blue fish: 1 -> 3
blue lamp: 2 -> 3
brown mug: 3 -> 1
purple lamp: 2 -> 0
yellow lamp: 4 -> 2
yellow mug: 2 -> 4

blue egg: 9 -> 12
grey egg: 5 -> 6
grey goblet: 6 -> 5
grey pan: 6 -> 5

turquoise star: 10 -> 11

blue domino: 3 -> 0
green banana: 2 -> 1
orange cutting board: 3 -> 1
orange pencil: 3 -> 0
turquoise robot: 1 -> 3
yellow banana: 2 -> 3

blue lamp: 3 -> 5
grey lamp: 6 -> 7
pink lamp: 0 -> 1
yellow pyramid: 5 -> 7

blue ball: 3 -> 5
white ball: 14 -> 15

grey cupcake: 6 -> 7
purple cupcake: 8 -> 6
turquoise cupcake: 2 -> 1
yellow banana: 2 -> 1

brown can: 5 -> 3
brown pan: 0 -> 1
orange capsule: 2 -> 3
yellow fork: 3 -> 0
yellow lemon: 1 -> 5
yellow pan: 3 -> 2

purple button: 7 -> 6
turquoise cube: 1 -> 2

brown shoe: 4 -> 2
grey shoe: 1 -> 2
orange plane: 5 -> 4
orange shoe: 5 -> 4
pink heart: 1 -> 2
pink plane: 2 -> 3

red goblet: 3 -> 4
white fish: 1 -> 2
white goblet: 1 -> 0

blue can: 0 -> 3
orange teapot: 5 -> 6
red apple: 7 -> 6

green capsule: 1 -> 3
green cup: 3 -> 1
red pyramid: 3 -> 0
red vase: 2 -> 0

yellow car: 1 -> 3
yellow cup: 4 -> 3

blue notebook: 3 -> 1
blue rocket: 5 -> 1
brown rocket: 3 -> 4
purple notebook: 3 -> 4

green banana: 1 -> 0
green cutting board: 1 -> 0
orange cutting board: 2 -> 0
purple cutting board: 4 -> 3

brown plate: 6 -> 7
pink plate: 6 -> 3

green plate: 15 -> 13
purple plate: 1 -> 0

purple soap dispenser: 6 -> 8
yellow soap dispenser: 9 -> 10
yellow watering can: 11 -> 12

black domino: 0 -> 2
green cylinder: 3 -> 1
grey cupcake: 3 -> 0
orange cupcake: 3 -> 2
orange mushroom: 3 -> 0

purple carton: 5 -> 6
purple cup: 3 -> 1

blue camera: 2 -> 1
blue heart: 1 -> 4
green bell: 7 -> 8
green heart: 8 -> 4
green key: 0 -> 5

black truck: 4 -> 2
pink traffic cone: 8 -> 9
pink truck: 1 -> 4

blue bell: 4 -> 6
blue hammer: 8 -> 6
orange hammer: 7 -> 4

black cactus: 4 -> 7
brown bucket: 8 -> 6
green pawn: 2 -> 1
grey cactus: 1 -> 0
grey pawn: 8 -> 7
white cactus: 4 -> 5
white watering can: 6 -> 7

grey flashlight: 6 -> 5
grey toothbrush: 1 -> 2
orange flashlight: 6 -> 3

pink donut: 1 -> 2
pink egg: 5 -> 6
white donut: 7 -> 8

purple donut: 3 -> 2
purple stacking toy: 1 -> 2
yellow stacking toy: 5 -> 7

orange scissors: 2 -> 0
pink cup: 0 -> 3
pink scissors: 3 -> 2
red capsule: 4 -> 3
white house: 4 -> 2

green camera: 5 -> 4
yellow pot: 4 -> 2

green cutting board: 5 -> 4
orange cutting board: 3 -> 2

■ **TASK DETAILS**: Among the lines of the data, identify those with the word "capsule". Copy each of them.

■ **SOLUTION**:
orange capsule: 2 -> 3
green capsule: 1 -> 3
red capsule: 4 -> 3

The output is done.